THE TASK:
Apart from the images, output the data below exactly.
** PROVIDED DATA follows **
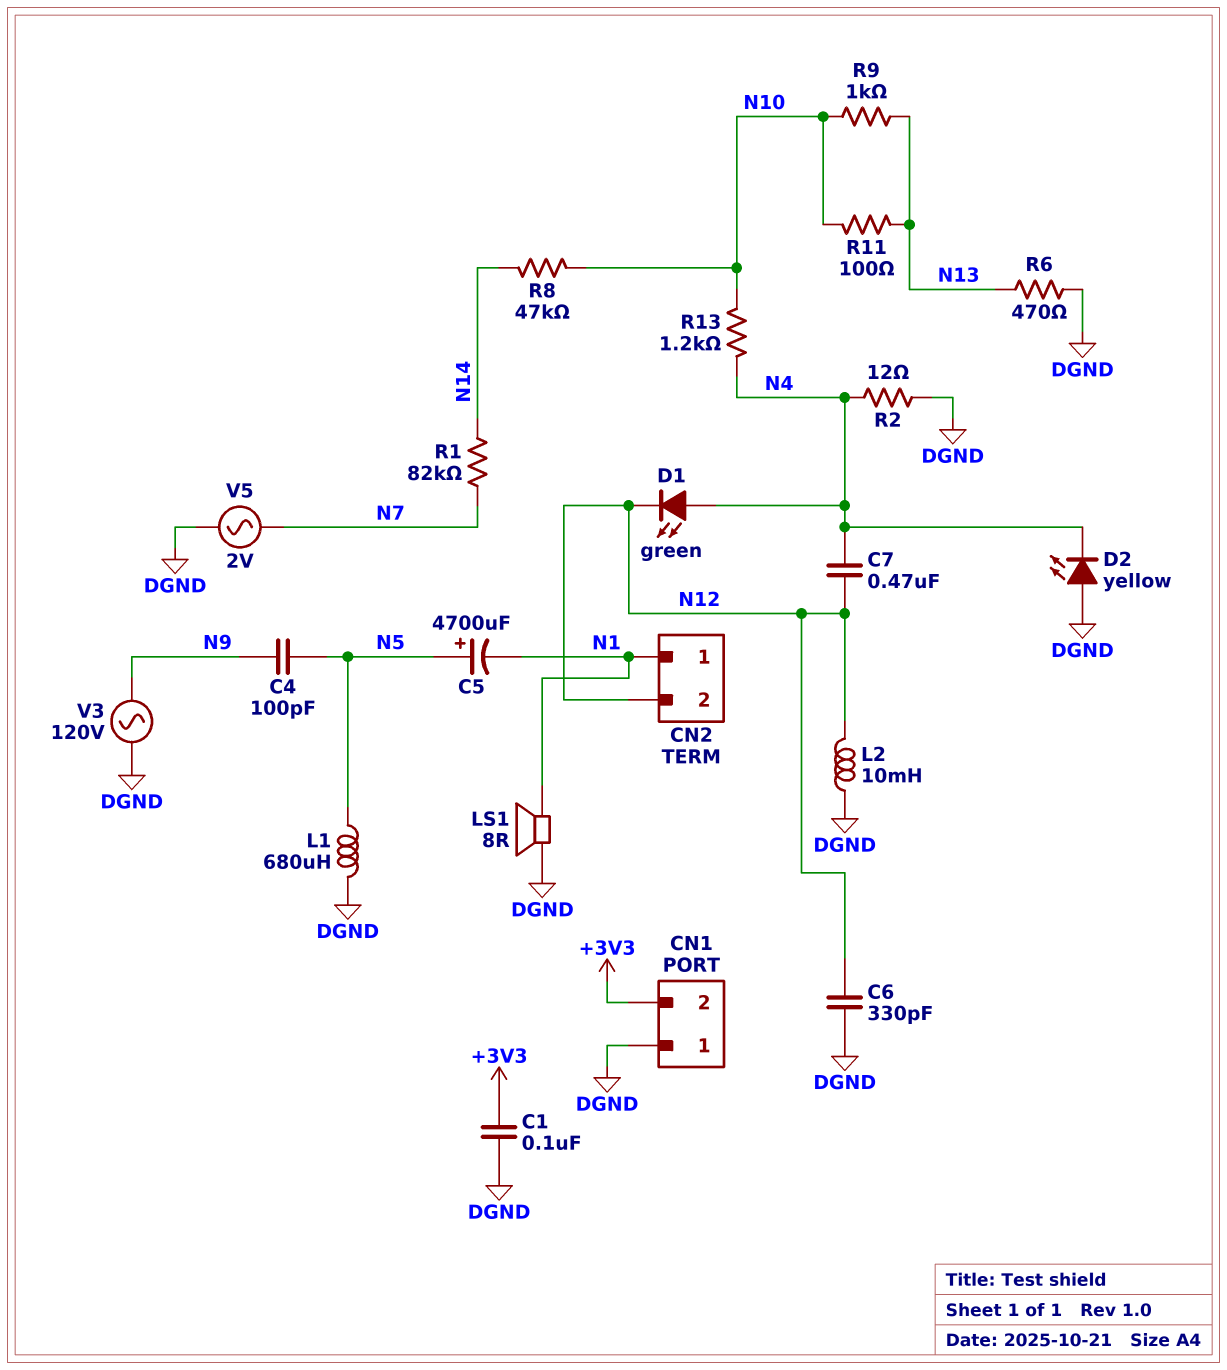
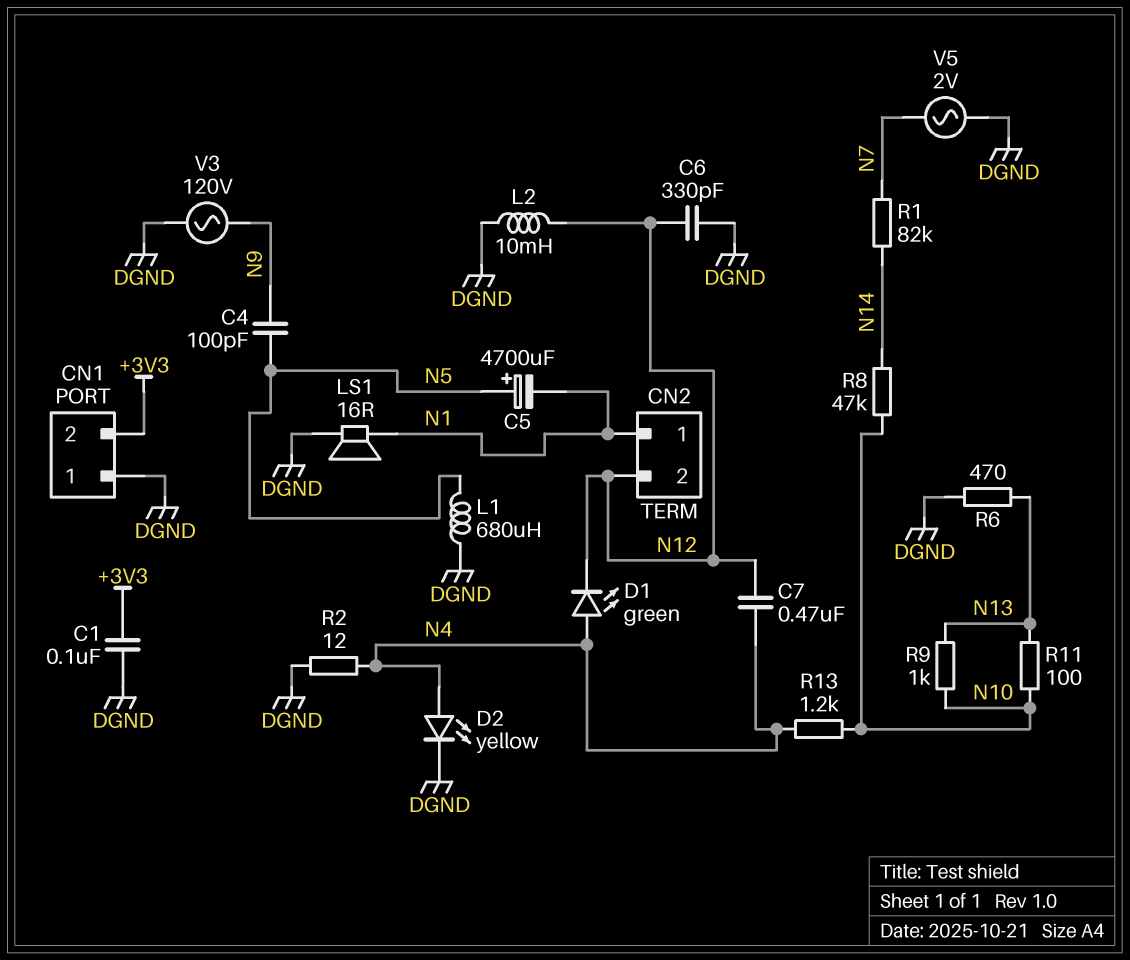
D2: LED yellow (A DGND, K N4) -> LED yellow (A N4, K DGND)
LS1: speaker 8R (DGND, N1) -> speaker 16R (DGND, N1)

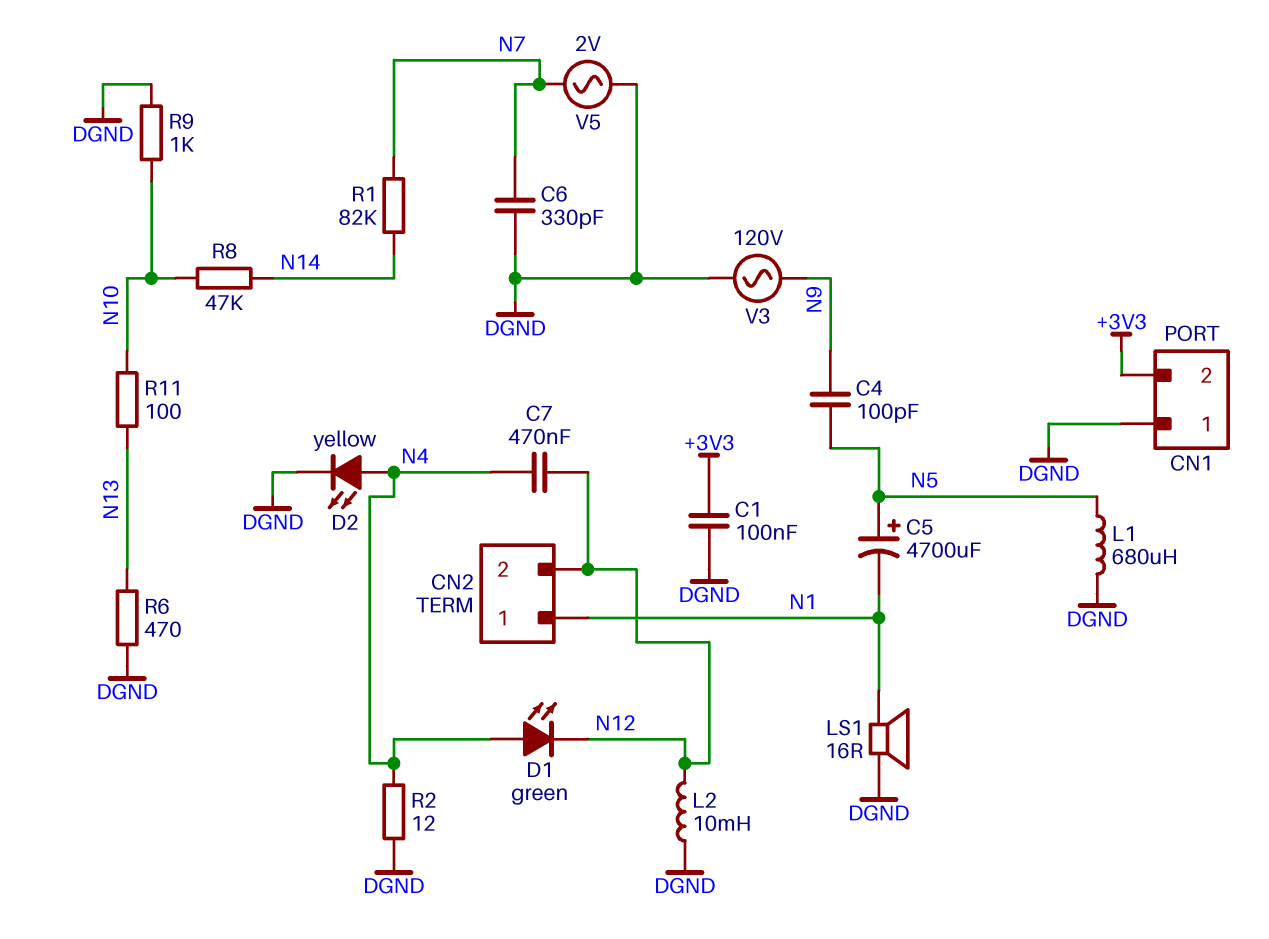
C6: 330pF (DGND, N12) -> 330pF (DGND, N7)
R9: 1k (N10, N13) -> 1k (DGND, N10)
R13: 1.2k (N4, N10) -> none

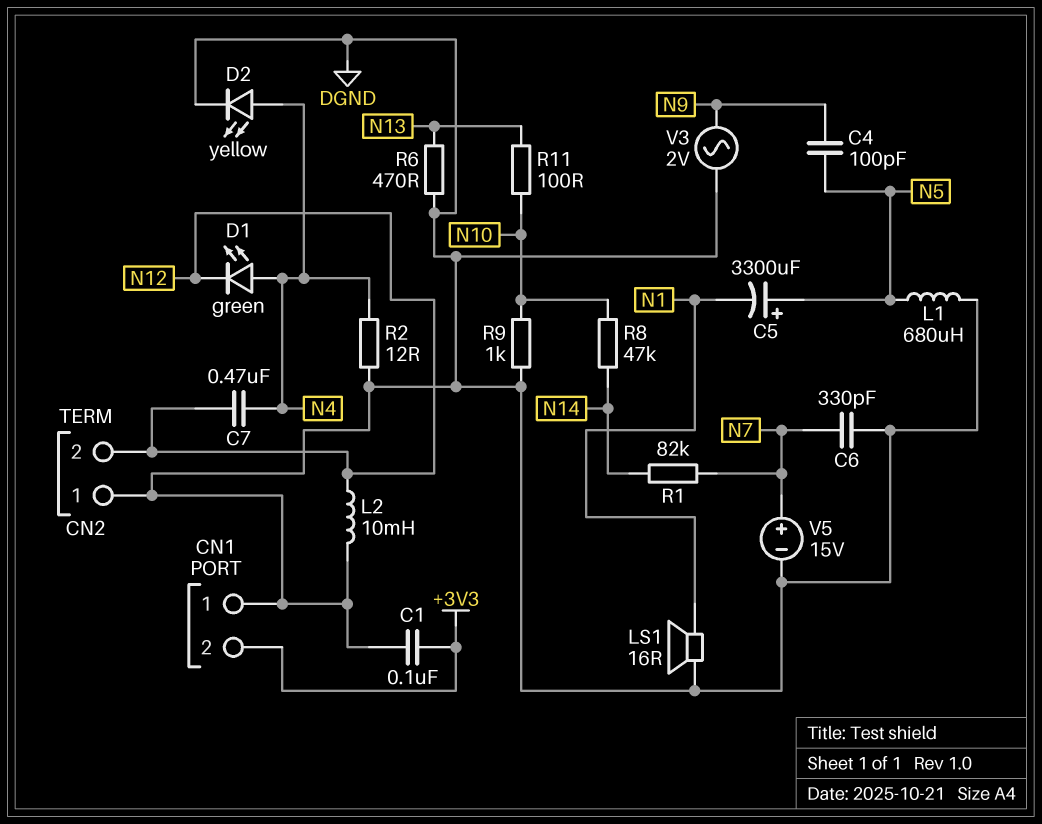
C5: 4700uF (plus N5, minus N1) -> 3300uF (plus N5, minus N1)
CN2 pin 1: N1 -> DGND
V3: AC 120V (DGND, N9) -> AC 2V (DGND, N9)
V5: AC 2V (DGND, N7) -> 15V (plus N7, minus DGND)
** End of PROVIDED DATA **
EXPECTED OUTPUT:
D2: LED yellow (A DGND, K N4) -> LED yellow (A N4, K DGND)
LS1: speaker 8R (DGND, N1) -> speaker 16R (DGND, N1)

C6: 330pF (DGND, N12) -> 330pF (DGND, N7)
R9: 1k (N10, N13) -> 1k (DGND, N10)
R13: 1.2k (N4, N10) -> none

C5: 4700uF (plus N5, minus N1) -> 3300uF (plus N5, minus N1)
CN2 pin 1: N1 -> DGND
V3: AC 120V (DGND, N9) -> AC 2V (DGND, N9)
V5: AC 2V (DGND, N7) -> 15V (plus N7, minus DGND)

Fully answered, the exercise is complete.